# Description of the task:
Nothing but the lines from the one containing "D2: LED red" through the end of the entries should be set down, each exactly as written.

# Exercise data:
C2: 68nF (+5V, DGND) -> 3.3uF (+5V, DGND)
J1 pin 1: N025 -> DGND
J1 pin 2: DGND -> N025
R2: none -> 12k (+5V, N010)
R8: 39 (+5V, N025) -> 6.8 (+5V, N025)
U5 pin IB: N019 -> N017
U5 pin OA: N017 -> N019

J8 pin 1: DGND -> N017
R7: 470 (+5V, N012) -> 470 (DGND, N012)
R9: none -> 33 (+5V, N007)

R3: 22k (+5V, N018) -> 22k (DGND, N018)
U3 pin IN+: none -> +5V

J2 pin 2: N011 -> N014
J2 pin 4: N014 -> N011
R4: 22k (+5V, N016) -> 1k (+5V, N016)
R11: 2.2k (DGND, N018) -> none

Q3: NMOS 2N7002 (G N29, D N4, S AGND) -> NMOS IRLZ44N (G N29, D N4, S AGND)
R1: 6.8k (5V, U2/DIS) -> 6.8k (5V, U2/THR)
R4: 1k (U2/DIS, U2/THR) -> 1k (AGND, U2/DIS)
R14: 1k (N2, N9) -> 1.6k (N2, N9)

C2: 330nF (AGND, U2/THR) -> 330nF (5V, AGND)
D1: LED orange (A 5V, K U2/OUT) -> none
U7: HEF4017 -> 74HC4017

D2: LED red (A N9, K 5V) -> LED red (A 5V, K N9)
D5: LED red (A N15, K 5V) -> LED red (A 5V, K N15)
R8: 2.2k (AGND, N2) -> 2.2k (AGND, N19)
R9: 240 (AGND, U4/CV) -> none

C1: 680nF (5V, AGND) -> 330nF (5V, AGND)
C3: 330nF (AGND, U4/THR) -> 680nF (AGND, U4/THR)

# Response to the exercise:
D2: LED red (A N9, K 5V) -> LED red (A 5V, K N9)
D5: LED red (A N15, K 5V) -> LED red (A 5V, K N15)
R8: 2.2k (AGND, N2) -> 2.2k (AGND, N19)
R9: 240 (AGND, U4/CV) -> none

C1: 680nF (5V, AGND) -> 330nF (5V, AGND)
C3: 330nF (AGND, U4/THR) -> 680nF (AGND, U4/THR)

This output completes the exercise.